[Collected data entries]
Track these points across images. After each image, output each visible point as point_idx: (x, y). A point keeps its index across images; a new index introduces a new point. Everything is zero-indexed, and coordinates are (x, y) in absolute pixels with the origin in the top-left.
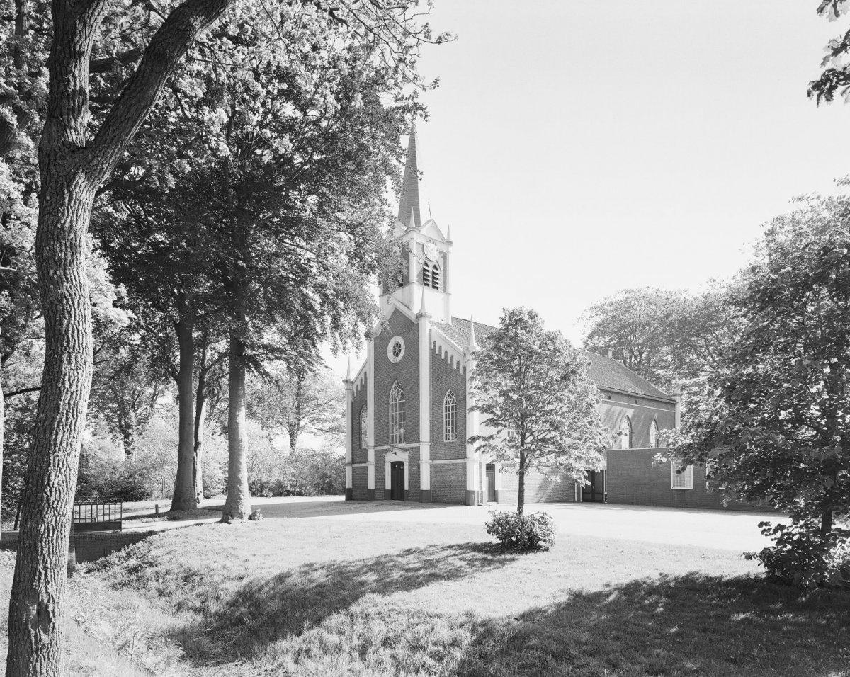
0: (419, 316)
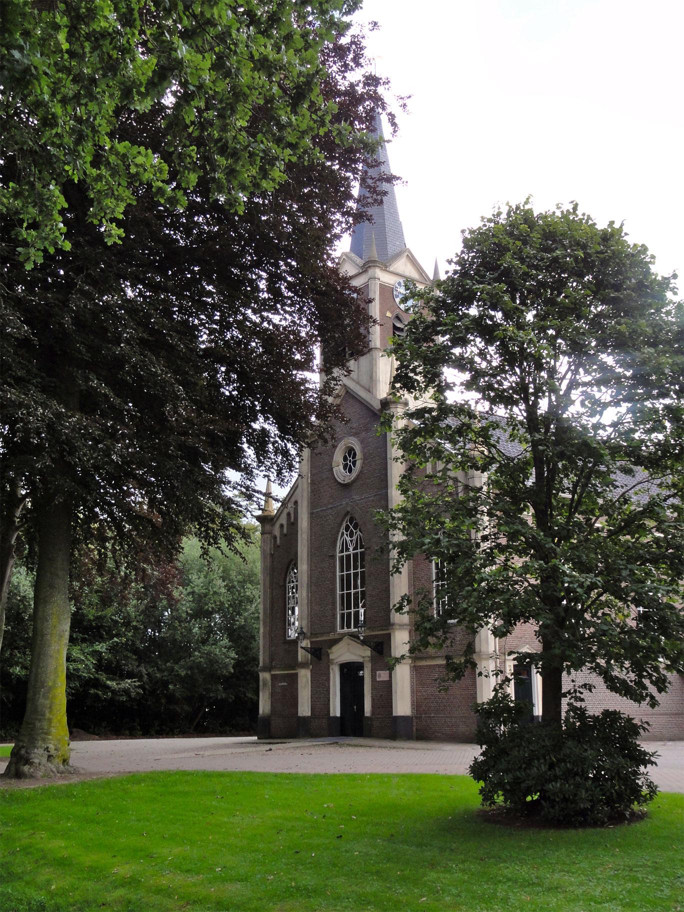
0: (182, 58)
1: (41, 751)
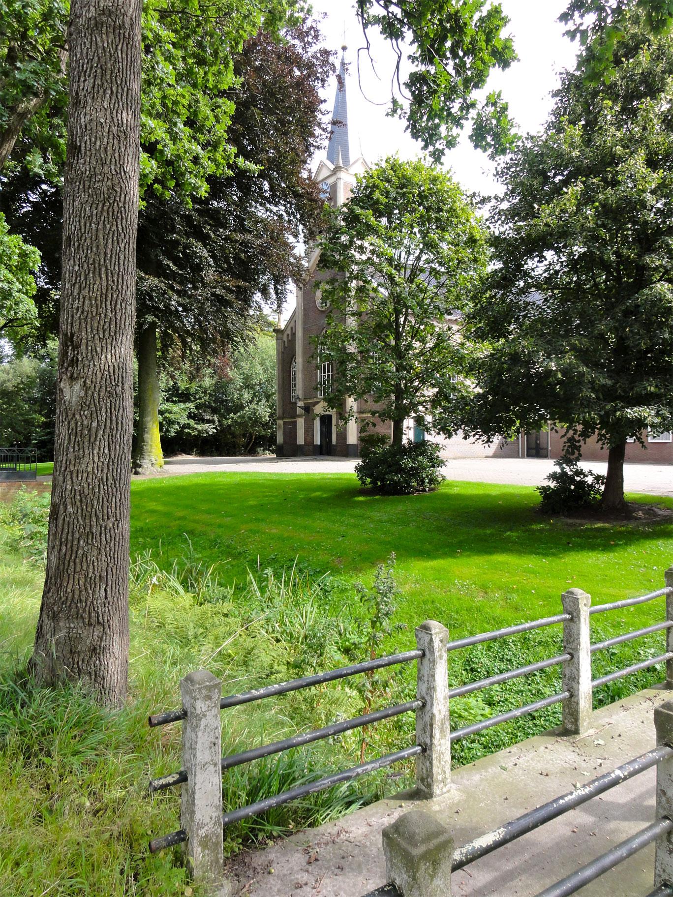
1: (147, 461)
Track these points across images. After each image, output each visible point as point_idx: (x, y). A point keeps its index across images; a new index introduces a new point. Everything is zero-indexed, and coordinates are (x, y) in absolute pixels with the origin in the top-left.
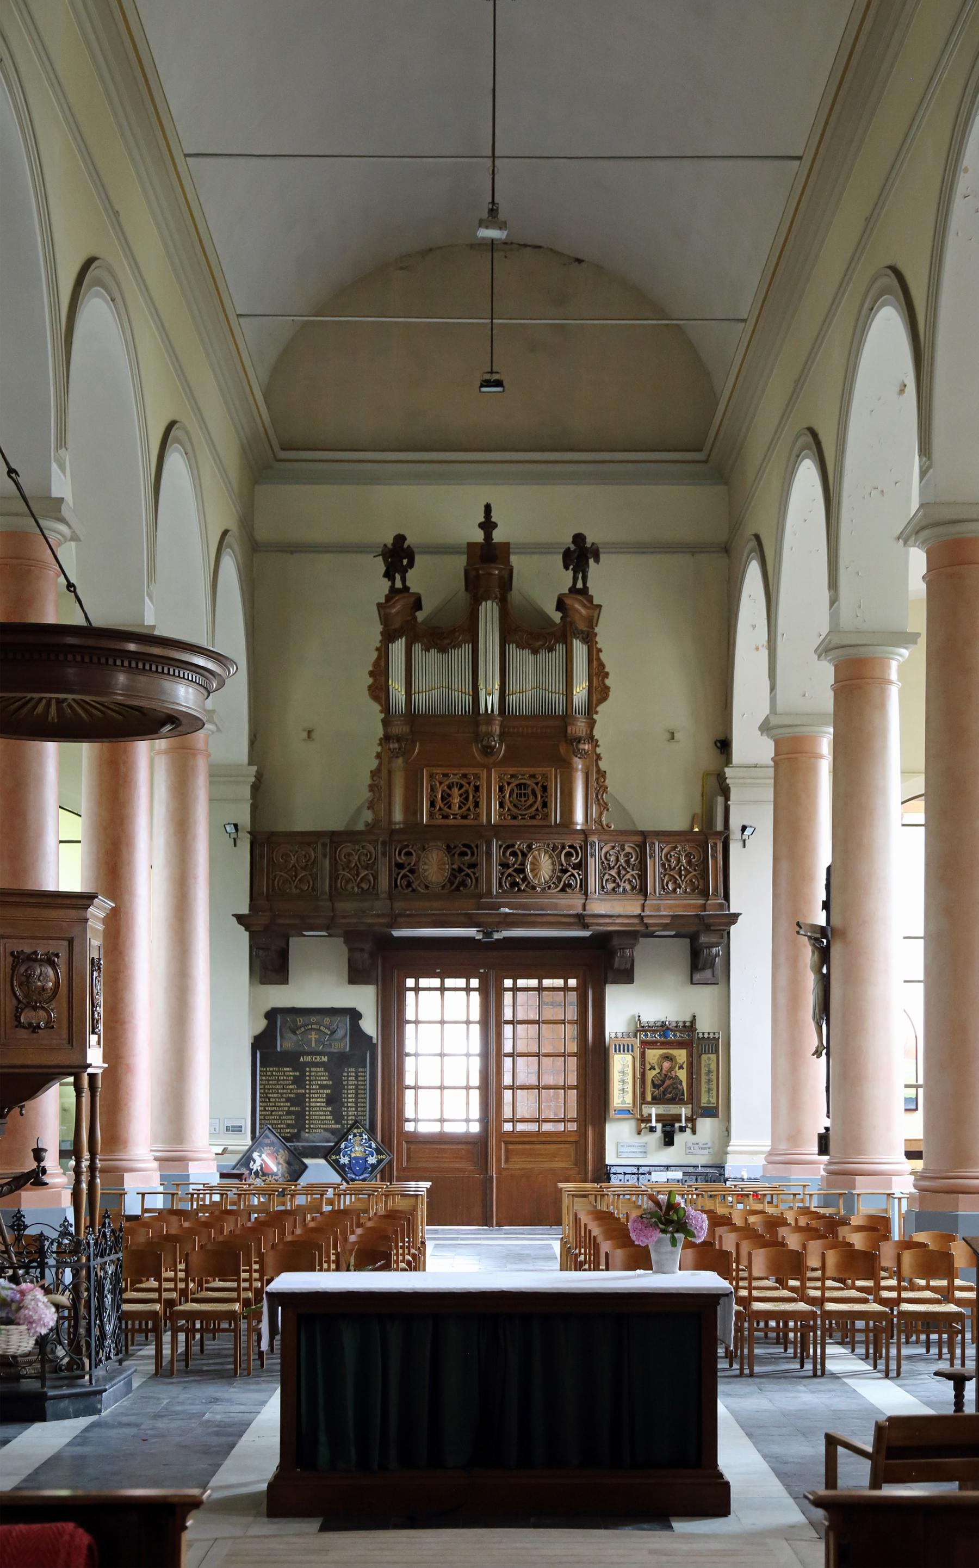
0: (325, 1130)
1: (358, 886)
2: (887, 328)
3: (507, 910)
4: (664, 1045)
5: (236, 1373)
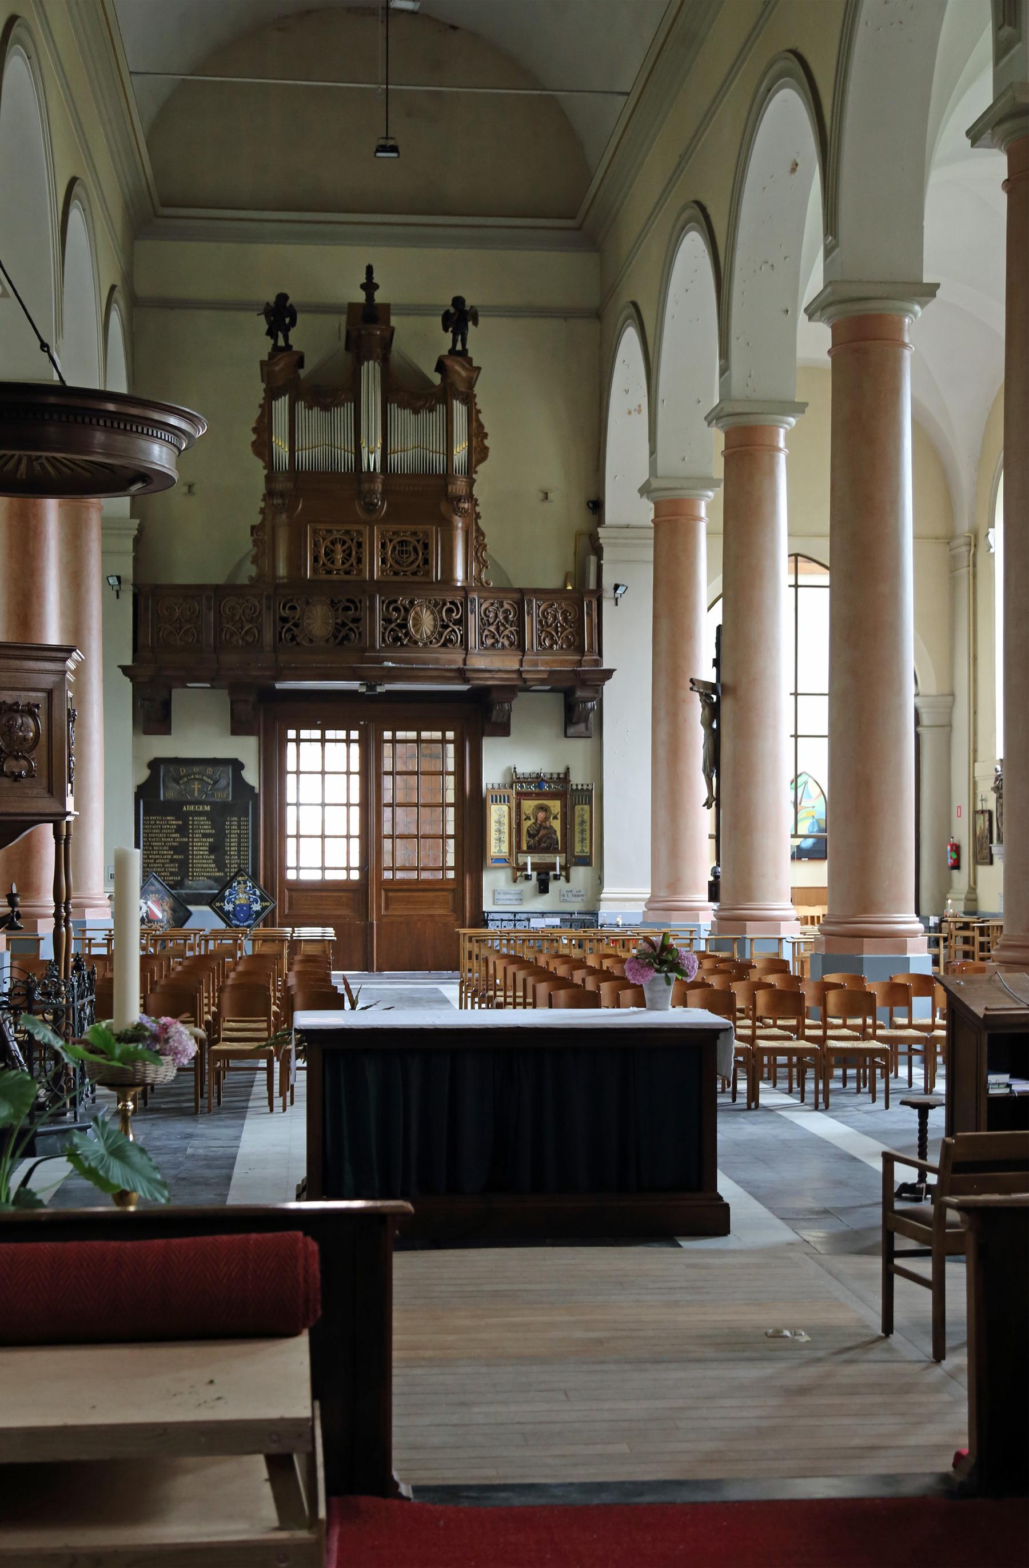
0: (209, 877)
1: (243, 639)
2: (787, 111)
3: (390, 664)
4: (539, 796)
5: (197, 1111)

- YOUR TASK
Convert the entire listing above into a Markdown table with a "No." column numbering the rows and an "Entry" column holding each line, omitting blank lines. Leave out the picture markers.

- SOLUTION TO THIS EXERCISE
| No. | Entry |
|---|---|
| 1 | Track these points across images. After each image, output each visible point as point_idx: (x, y). A point keeps its index across images; a new index introduces a new point. Everything is zero-indexed, and coordinates are (x, y) in absolute pixels with the origin in the top-left. |
| 2 | 0: (419, 316) |
| 3 | 0: (182, 58) |
| 4 | 1: (41, 751) |
| 5 | 1: (147, 461) |
| 6 | Track these points across images. After each image, output each visible point as point_idx: (x, y). A point keeps its index across images; a new index introduces a new point. Everything is zero-indexed, and coordinates are (x, y) in absolute pixels with the origin in the top-left. |
| 7 | 0: (325, 1130) |
| 8 | 1: (358, 886) |
| 9 | 2: (887, 328) |
| 10 | 3: (507, 910) |
| 11 | 4: (664, 1045) |
| 12 | 5: (236, 1373) |
| 13 | 0: (209, 877) |
| 14 | 1: (243, 639) |
| 15 | 2: (787, 111) |
| 16 | 3: (390, 664) |
| 17 | 4: (539, 796) |
| 18 | 5: (197, 1111) |